What you have to do >>
The answer must consist solely of the lines from the start of the records through the line containing "(266, 115) = (689, 181): yellow", restated word for word, with no pictures.
---+---
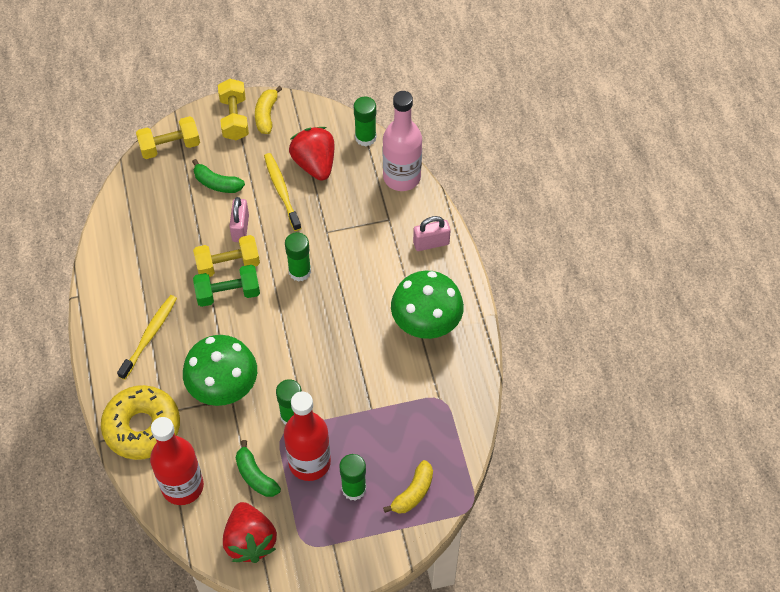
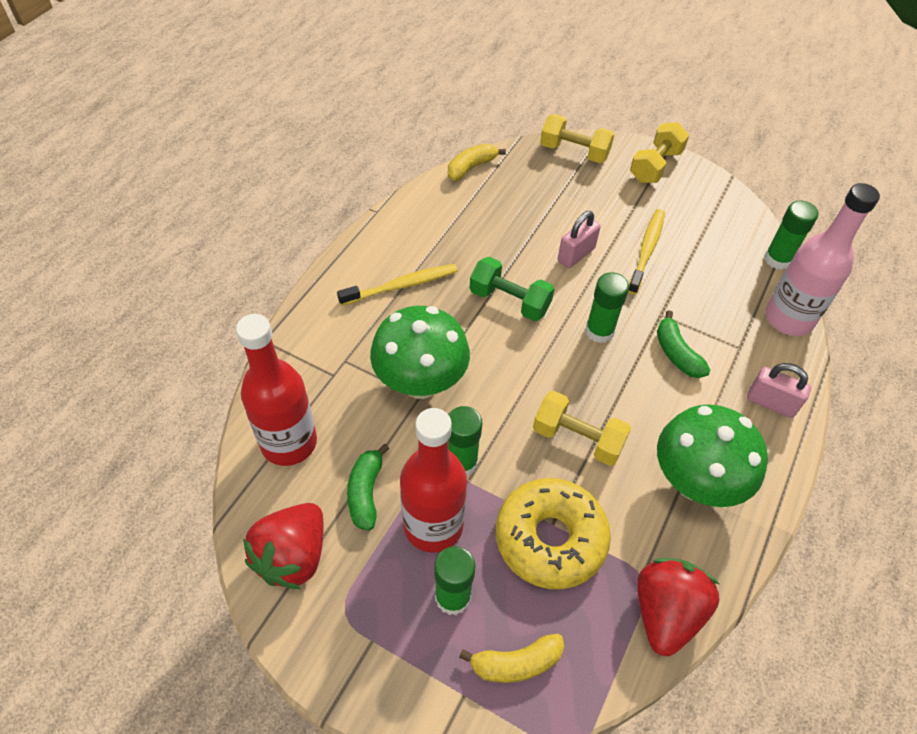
camera: 40 degrees right, 5 degrees down
(142, 427) = (312, 358): yellow donut -> yellow donut (550, 539)
(217, 183) = (589, 205): green banana -> green banana (676, 353)
(228, 264) = (534, 277): yellow dumbbell -> yellow dumbbell (577, 438)
(266, 115) = (689, 181): yellow banana -> yellow banana (471, 167)
(315, 164) = (702, 249): red strawberry -> red strawberry (665, 612)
---+---
Response to this task >>
camera: 40 degrees right, 5 degrees down
(142, 427) = (312, 358): yellow donut -> yellow donut (550, 539)
(217, 183) = (589, 205): green banana -> green banana (676, 353)
(228, 264) = (534, 277): yellow dumbbell -> yellow dumbbell (577, 438)
(266, 115) = (689, 181): yellow banana -> yellow banana (471, 167)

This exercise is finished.